Each entry below is to be transcribed exactly; pictures are not copied.

Task material ::
* * * * * * * * *

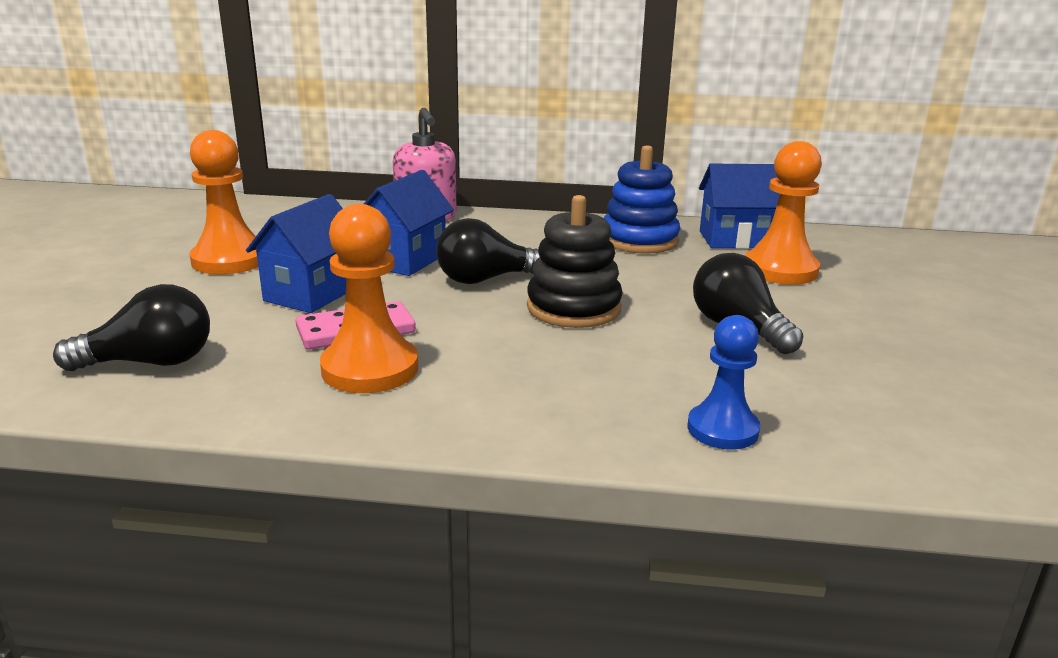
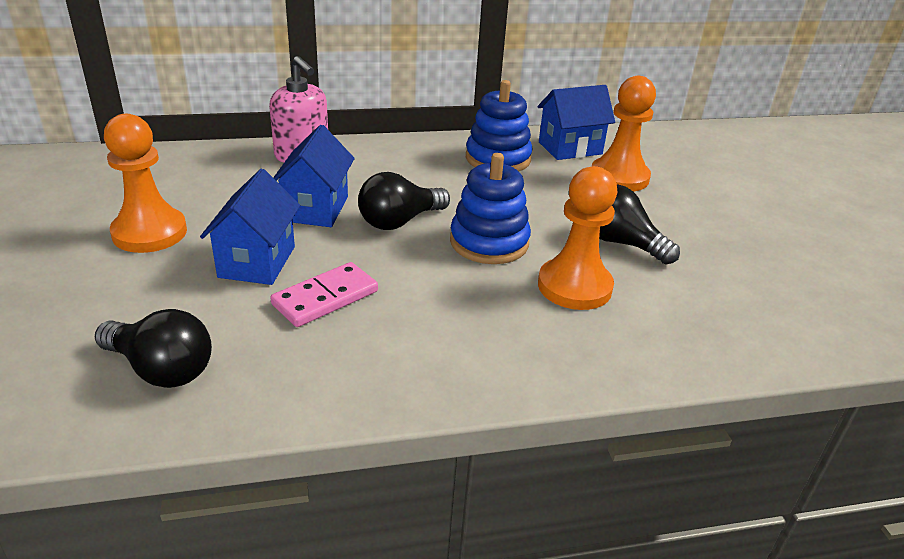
camera: 20 degrees left, 10 degrees up
(150, 362) = (161, 369): black light bulb -> black light bulb turned 60 degrees clockwise
(370, 369) = (365, 338): orange pawn -> orange pawn (574, 286)
(573, 308) = (489, 242): black stacking toy -> blue stacking toy
(722, 429) = (661, 345): blue pawn -> none

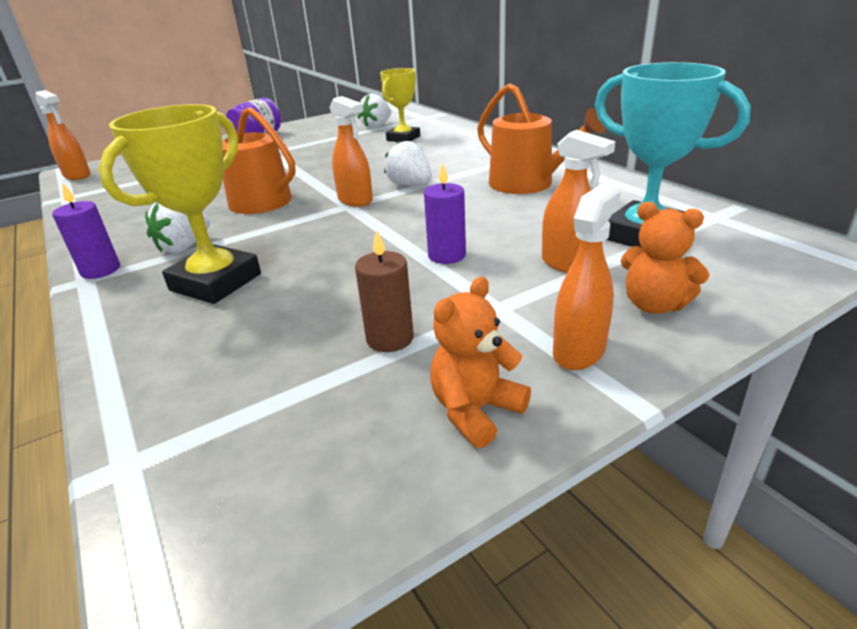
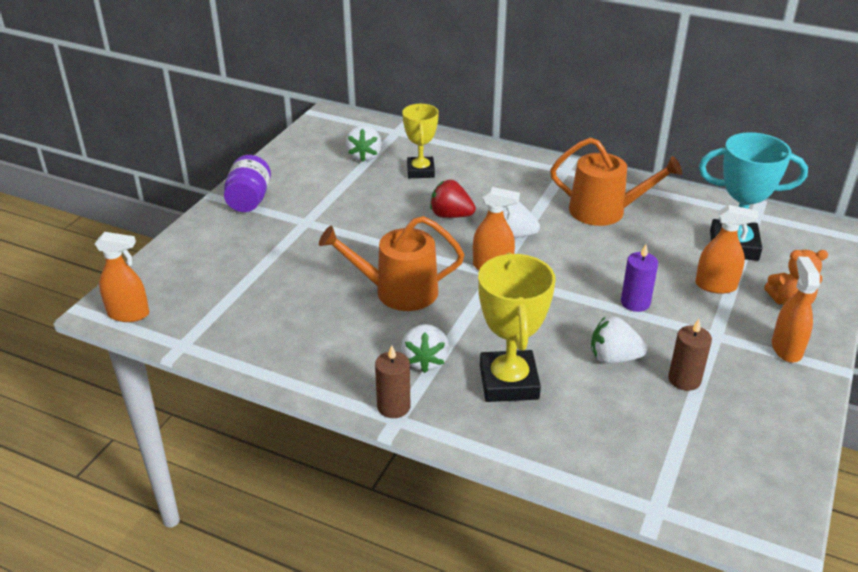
camera: 35 degrees left, 5 degrees up
(100, 270) = (393, 406): purple candle -> brown candle
(346, 294) = (613, 358): none -> white strawberry
(380, 165) = (451, 215): none -> red strawberry
(475, 411) = (778, 404): orange teddy bear -> none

* * * * * * * * *

Your solution ::
camera: 20 degrees left, 10 degrees up
(150, 362) = (161, 369): black light bulb -> black light bulb turned 60 degrees clockwise
(370, 369) = (365, 338): orange pawn -> orange pawn (574, 286)
(573, 308) = (489, 242): black stacking toy -> blue stacking toy
(722, 429) = (661, 345): blue pawn -> none

camera: 35 degrees left, 5 degrees up
(100, 270) = (393, 406): purple candle -> brown candle
(346, 294) = (613, 358): none -> white strawberry
(380, 165) = (451, 215): none -> red strawberry
(475, 411) = (778, 404): orange teddy bear -> none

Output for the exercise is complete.